**Work request:**
Without the pictures, give the listing below again exactly.

**Raw data:**

========================

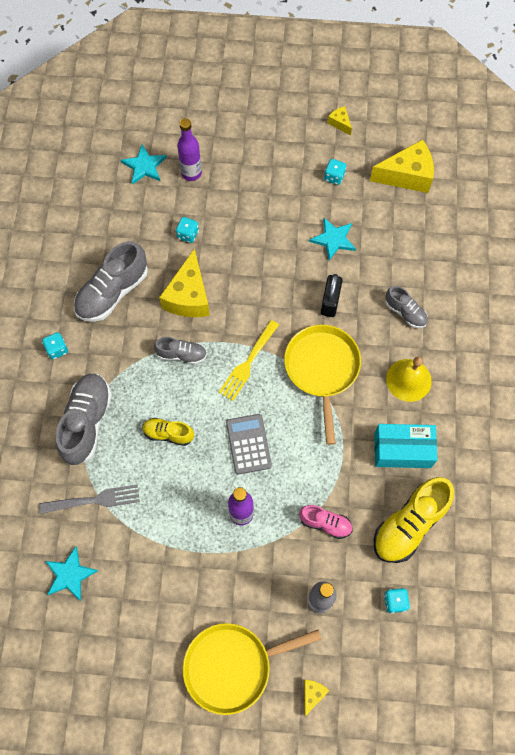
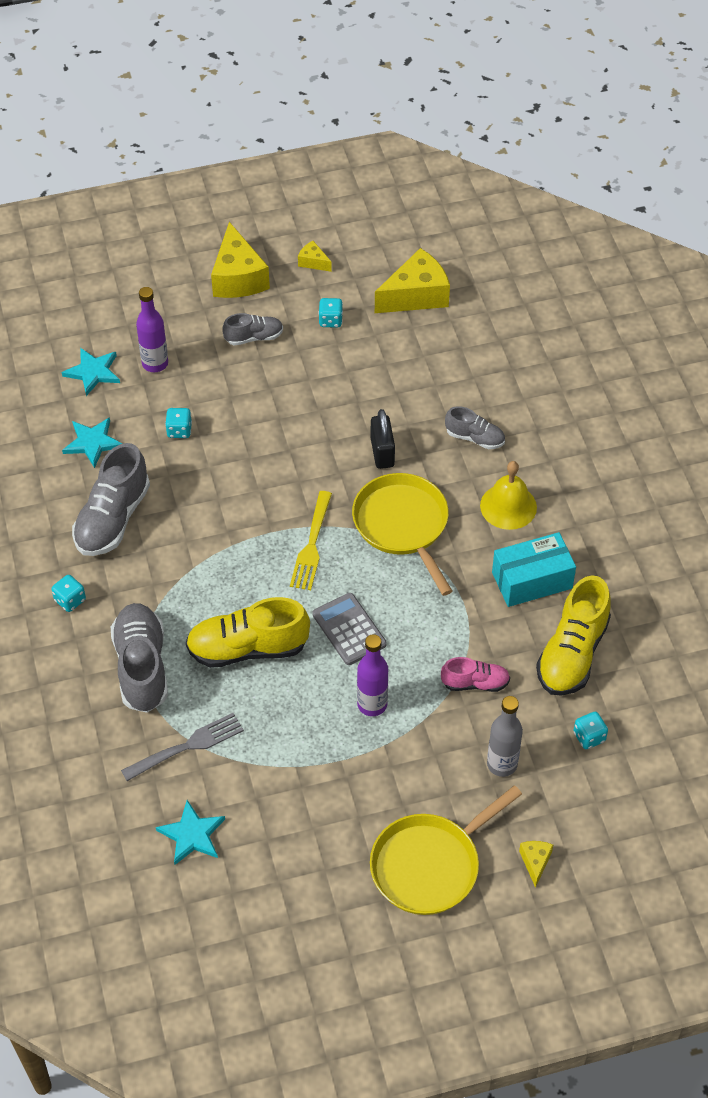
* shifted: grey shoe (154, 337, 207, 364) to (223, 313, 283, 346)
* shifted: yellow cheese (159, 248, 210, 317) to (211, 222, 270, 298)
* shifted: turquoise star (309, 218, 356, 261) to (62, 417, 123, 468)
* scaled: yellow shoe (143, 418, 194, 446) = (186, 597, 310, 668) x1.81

========================

**Task output:**
* shifted: grey shoe (154, 337, 207, 364) to (223, 313, 283, 346)
* shifted: yellow cheese (159, 248, 210, 317) to (211, 222, 270, 298)
* shifted: turquoise star (309, 218, 356, 261) to (62, 417, 123, 468)
* scaled: yellow shoe (143, 418, 194, 446) = (186, 597, 310, 668) x1.81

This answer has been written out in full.